▸ **Listed records**:
((

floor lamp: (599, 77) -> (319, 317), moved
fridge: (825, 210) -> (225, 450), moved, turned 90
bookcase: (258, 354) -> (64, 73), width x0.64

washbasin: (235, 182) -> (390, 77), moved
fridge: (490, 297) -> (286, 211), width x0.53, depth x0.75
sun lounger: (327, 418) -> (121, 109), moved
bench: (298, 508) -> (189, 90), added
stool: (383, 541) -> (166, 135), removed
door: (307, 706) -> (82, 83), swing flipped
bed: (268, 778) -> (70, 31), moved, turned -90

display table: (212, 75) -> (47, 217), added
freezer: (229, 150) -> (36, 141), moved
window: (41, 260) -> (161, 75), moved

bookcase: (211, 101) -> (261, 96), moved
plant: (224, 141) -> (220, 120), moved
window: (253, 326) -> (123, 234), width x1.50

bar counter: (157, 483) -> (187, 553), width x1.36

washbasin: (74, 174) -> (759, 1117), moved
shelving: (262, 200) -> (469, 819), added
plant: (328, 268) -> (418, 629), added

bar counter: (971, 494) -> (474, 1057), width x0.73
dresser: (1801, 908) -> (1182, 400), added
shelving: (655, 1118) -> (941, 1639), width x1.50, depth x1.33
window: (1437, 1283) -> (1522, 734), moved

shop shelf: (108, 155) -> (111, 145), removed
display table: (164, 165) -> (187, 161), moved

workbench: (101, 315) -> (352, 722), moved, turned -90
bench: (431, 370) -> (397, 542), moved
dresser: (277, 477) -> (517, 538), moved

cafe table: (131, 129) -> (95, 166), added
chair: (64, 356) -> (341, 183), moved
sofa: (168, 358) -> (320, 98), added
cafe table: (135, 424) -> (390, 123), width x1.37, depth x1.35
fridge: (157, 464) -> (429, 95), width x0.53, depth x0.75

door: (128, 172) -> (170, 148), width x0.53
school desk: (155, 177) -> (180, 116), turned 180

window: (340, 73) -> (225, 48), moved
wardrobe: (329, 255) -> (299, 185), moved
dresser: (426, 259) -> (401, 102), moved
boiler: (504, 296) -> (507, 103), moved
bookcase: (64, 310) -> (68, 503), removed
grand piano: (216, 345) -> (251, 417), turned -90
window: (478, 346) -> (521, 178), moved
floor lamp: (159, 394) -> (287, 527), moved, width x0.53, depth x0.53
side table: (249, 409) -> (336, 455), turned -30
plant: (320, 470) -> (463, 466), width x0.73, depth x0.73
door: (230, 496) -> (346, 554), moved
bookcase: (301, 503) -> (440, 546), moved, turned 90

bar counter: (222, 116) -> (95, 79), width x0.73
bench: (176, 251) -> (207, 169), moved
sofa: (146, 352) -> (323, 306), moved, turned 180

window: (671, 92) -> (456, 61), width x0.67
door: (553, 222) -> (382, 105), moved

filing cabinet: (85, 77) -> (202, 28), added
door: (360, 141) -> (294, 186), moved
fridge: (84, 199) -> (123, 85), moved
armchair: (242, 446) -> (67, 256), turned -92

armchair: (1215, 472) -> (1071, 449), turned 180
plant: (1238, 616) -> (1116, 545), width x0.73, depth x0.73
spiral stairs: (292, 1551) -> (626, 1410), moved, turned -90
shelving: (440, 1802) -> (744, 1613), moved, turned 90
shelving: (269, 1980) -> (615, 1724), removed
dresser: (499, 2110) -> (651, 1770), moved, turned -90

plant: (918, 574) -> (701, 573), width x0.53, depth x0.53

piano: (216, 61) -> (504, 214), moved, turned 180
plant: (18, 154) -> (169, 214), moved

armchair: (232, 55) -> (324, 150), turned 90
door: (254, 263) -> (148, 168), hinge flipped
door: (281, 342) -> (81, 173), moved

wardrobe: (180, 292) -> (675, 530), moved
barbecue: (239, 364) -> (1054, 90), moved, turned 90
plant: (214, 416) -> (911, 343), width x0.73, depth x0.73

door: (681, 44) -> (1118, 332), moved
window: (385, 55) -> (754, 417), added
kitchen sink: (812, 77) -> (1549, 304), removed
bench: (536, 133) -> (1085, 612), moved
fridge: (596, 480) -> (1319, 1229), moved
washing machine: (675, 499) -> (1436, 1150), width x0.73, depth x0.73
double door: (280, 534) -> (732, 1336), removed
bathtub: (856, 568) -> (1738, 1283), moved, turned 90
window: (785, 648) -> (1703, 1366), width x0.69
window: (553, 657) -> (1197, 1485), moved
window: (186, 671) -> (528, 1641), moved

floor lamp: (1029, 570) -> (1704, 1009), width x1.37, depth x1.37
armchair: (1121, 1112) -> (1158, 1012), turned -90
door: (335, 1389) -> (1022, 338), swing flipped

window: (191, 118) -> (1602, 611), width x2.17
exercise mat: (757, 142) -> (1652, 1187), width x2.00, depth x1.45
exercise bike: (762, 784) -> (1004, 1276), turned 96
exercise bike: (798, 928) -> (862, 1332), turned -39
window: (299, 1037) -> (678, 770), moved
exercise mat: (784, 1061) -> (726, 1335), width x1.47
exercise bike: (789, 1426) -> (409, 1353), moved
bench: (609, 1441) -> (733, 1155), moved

))

▸ **Directions**: Filter the material above down to the lines that hold the word "flipped".

▸ **Task result**:
door: (307, 706) -> (82, 83), swing flipped
door: (254, 263) -> (148, 168), hinge flipped
door: (335, 1389) -> (1022, 338), swing flipped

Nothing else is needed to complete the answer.